EXERCISE DESCRIPTION: Start with the line containing "brown car [172,521,230,578]" and write out each line through the end of the listing, exactly as given.

○ ○ ○

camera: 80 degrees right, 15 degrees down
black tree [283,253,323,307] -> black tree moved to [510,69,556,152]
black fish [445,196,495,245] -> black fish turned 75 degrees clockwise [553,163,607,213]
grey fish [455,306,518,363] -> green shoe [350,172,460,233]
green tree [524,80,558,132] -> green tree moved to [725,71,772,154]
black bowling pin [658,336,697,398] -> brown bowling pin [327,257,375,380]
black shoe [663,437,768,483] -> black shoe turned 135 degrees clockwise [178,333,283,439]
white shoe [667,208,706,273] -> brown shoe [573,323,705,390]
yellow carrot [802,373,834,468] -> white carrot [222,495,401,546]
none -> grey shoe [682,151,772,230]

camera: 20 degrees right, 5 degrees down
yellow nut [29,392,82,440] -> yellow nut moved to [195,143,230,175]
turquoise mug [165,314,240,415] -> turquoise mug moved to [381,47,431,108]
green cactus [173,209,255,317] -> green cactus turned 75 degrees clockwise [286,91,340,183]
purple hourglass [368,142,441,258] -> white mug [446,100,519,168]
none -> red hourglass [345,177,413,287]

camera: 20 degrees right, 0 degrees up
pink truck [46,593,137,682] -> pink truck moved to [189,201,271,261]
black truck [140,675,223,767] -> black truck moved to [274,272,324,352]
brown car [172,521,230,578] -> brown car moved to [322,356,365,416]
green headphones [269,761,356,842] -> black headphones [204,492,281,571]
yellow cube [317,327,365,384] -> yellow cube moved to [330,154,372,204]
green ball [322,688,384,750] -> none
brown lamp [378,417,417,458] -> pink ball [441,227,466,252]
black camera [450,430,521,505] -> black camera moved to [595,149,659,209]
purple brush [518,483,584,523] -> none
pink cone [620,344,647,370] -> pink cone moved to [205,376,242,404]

○ ○ ○

RESPONSE AREA:
brown car [172,521,230,578] -> brown car moved to [322,356,365,416]
green headphones [269,761,356,842] -> black headphones [204,492,281,571]
yellow cube [317,327,365,384] -> yellow cube moved to [330,154,372,204]
green ball [322,688,384,750] -> none
brown lamp [378,417,417,458] -> pink ball [441,227,466,252]
black camera [450,430,521,505] -> black camera moved to [595,149,659,209]
purple brush [518,483,584,523] -> none
pink cone [620,344,647,370] -> pink cone moved to [205,376,242,404]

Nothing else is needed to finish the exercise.